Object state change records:
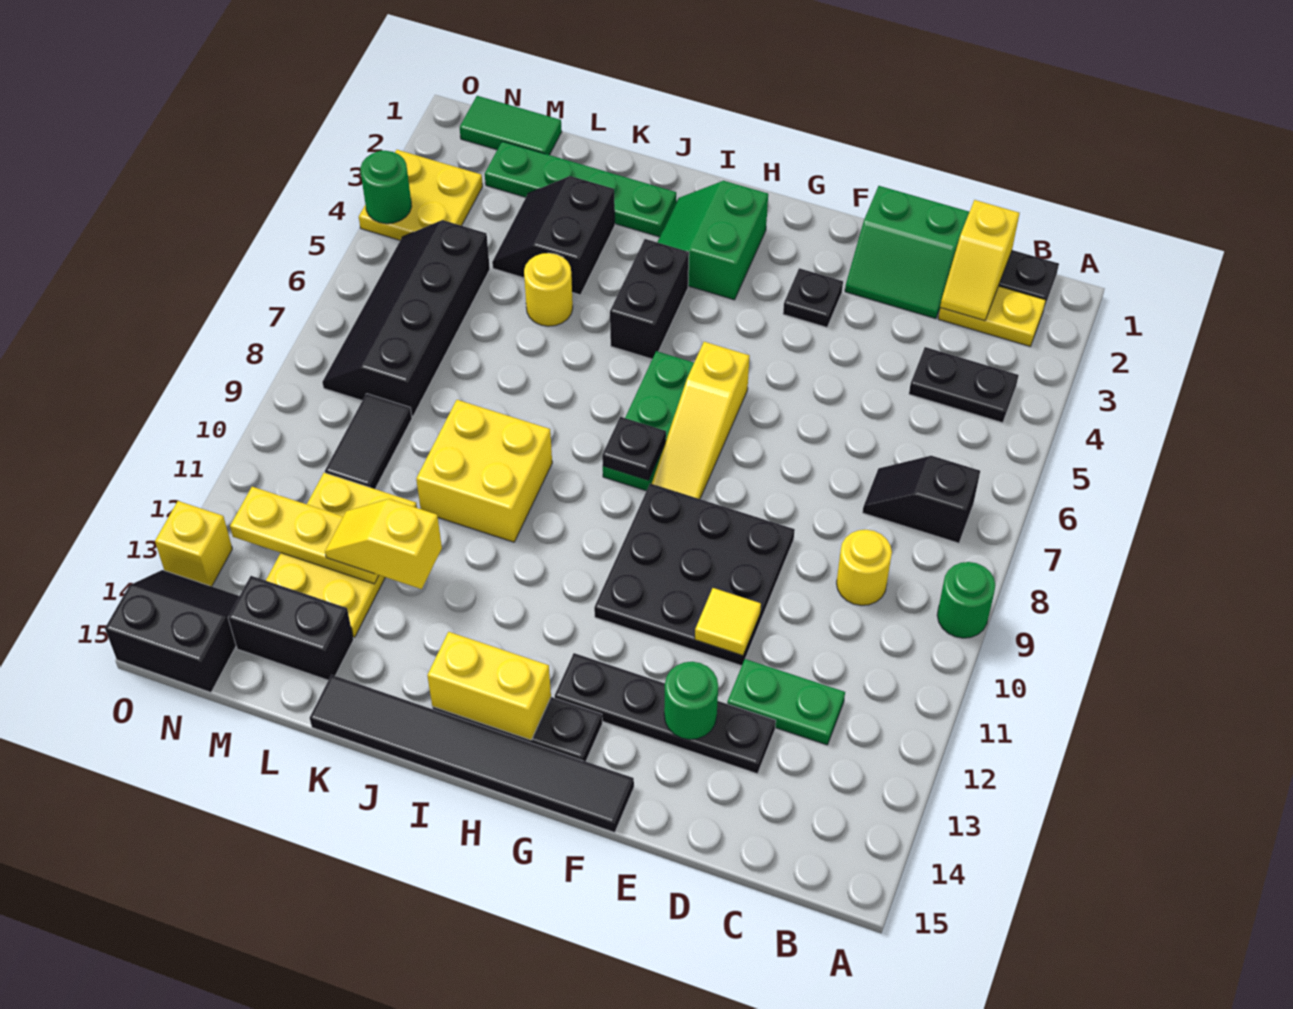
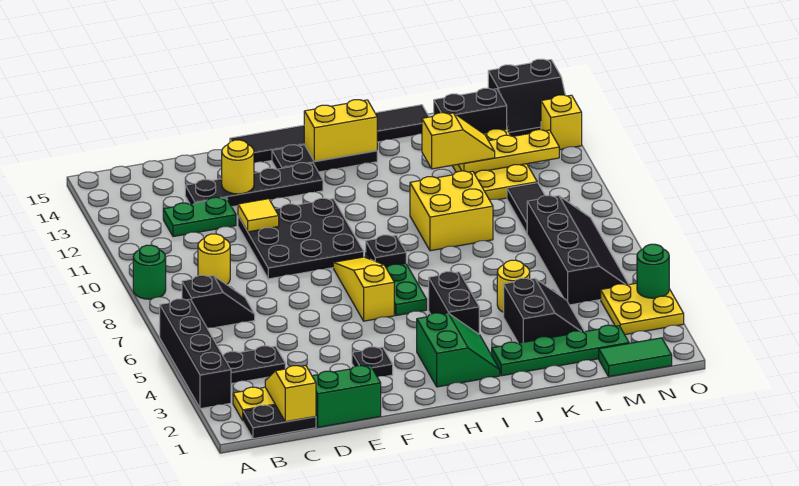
none -> black 1x4 brick [160,299,231,409]
green 1x1 round brick [664,662,718,740] -> yellow 1x1 round brick [222,140,254,194]

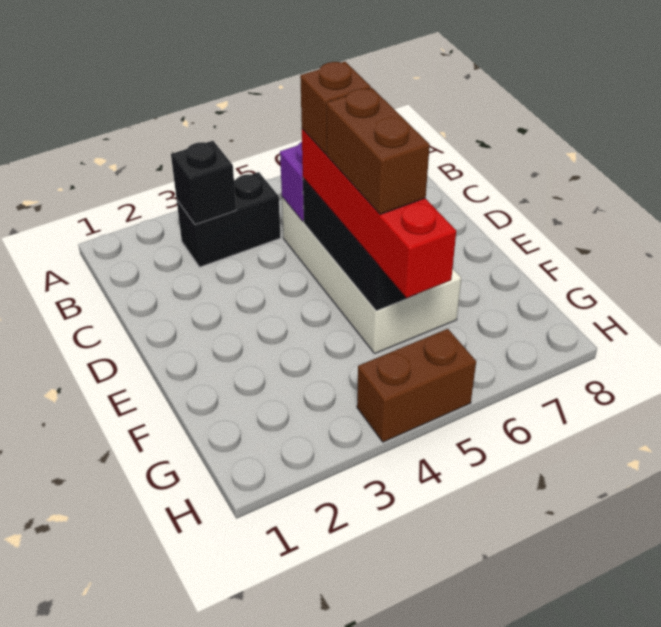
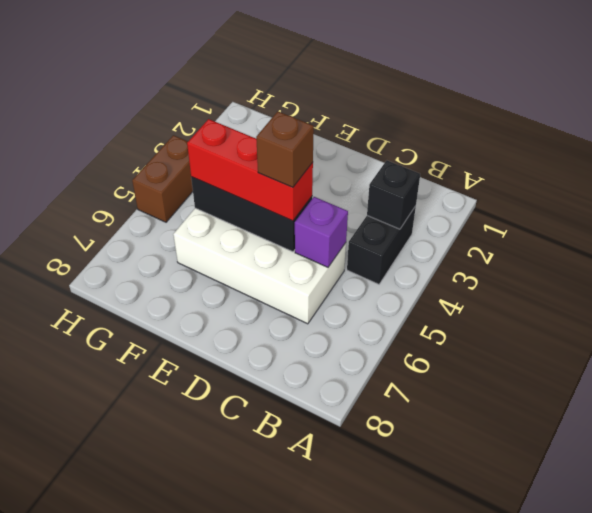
red 1x4 brick [302,129,456,298] -> red 1x3 brick [187,119,313,221]
brown 1x2 brick [326,88,430,214] -> none

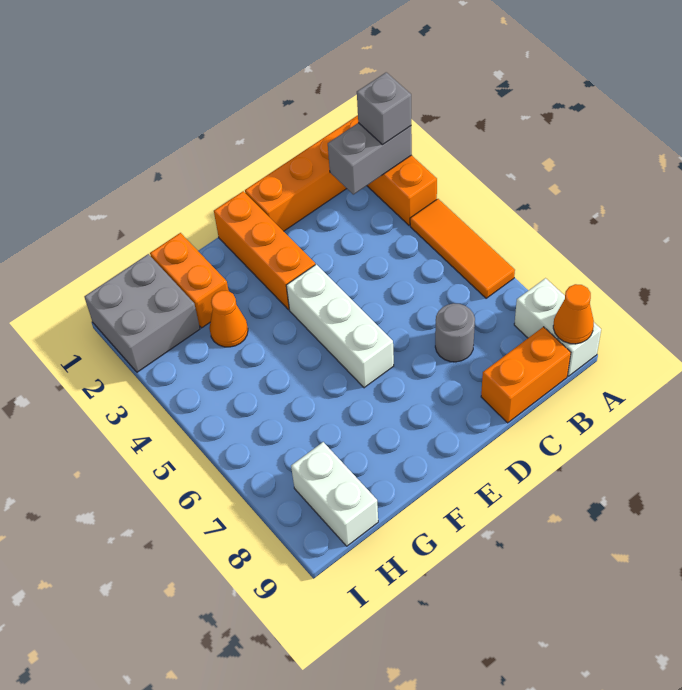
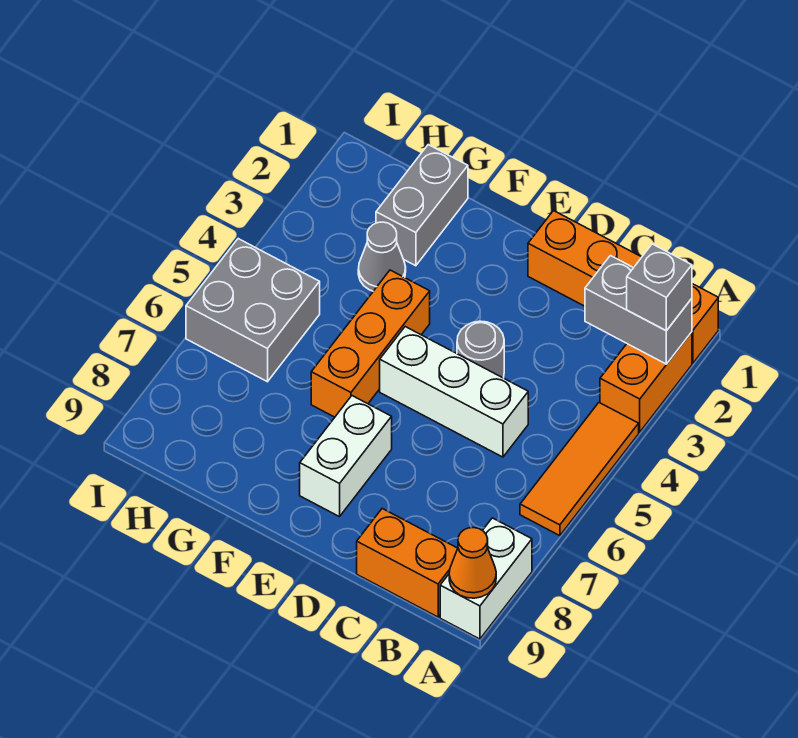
grey 1x1 round brick [435,303,475,362] -> grey 1x1 round brick moved to [457,321,504,378]
orange 1x3 brick [214,191,315,310] -> orange 1x3 brick moved to [311,270,430,417]
white 1x3 brick [286,264,394,388] -> white 1x3 brick turned to [380,327,528,457]
orange 1x2 brick [150,233,229,328] -> grey 1x2 brick [376,145,468,266]
orange 1x1 cone [209,291,248,347] -> grey 1x1 cone [358,222,406,291]
grey 2x2 brick [84,254,200,372] -> grey 2x2 brick moved to [186,239,320,382]
white 1x2 brick [291,442,378,546] -> white 1x2 brick moved to [300,396,392,517]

ACTION ITEM: Nothing but the lines from the one with "orange 1x3 brick [214,191,315,310]" through the last line of the data should appear; print them exactly.

ANSWER SPACE:
orange 1x3 brick [214,191,315,310] -> orange 1x3 brick moved to [311,270,430,417]
white 1x3 brick [286,264,394,388] -> white 1x3 brick turned to [380,327,528,457]
orange 1x2 brick [150,233,229,328] -> grey 1x2 brick [376,145,468,266]
orange 1x1 cone [209,291,248,347] -> grey 1x1 cone [358,222,406,291]
grey 2x2 brick [84,254,200,372] -> grey 2x2 brick moved to [186,239,320,382]
white 1x2 brick [291,442,378,546] -> white 1x2 brick moved to [300,396,392,517]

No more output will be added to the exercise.